------ PROVIDED INFORMATION

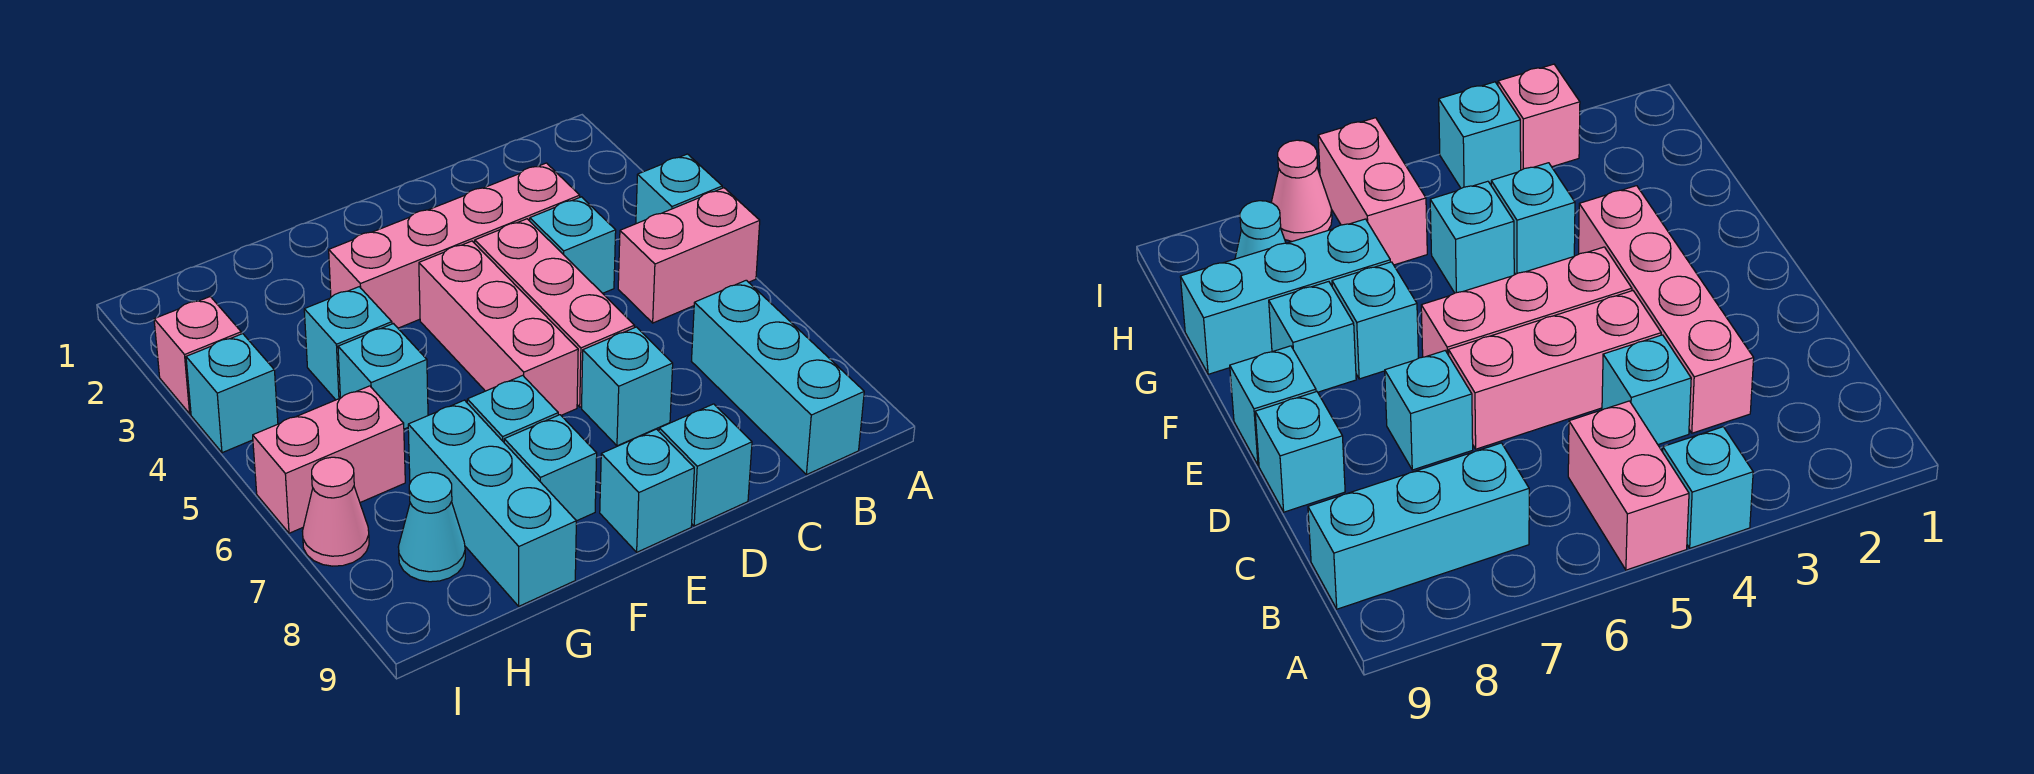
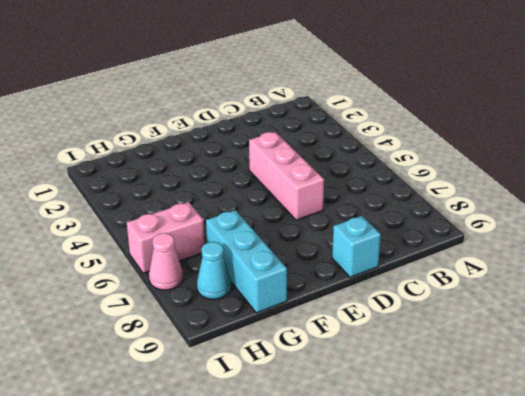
none -> cyan brick A4 level 1
none -> pink brick A5:B5 level 1
none -> cyan brick B7:B9 level 1

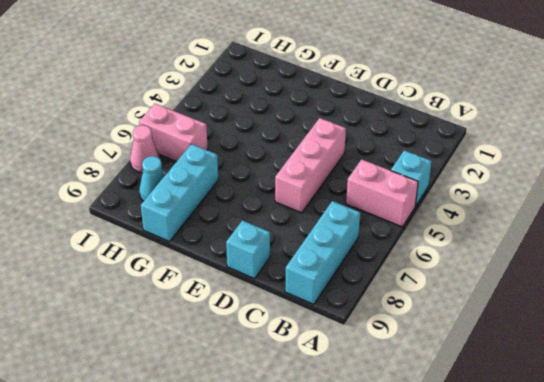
none -> pink brick C3:F3 level 1
none -> cyan brick C4 level 1
none -> cyan brick D7 level 1

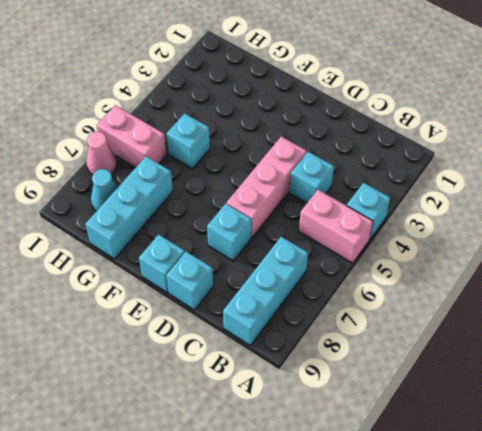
none -> pink brick C3:F3 level 1
none -> pink brick E4:E6 level 1
none -> cyan brick F7 level 1

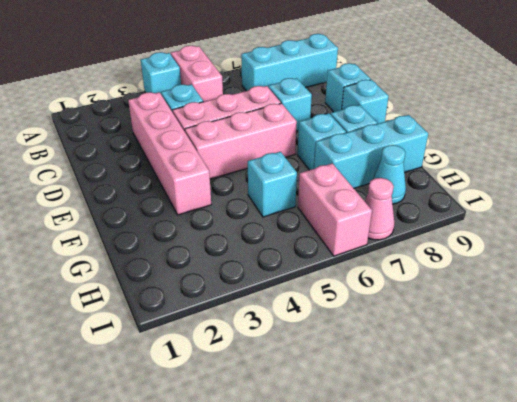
none -> cyan brick G4 level 1
none -> pink brick I3 level 1
none -> cyan brick I4 level 1

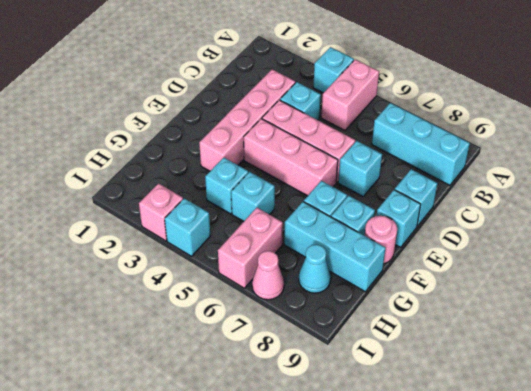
pink round brick F9 level 1 -> none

------------

DESCRIPTION OF THE TASK:
With pictures left out, transcribe each line from the one containing "none -> cyan brick D7 level 1" through the end of the data, both ends included.

SOLUTION FOR THIS PROBLEM:
none -> cyan brick D7 level 1

none -> pink brick C3:F3 level 1
none -> pink brick E4:E6 level 1
none -> cyan brick F7 level 1

none -> cyan brick G4 level 1
none -> pink brick I3 level 1
none -> cyan brick I4 level 1

pink round brick F9 level 1 -> none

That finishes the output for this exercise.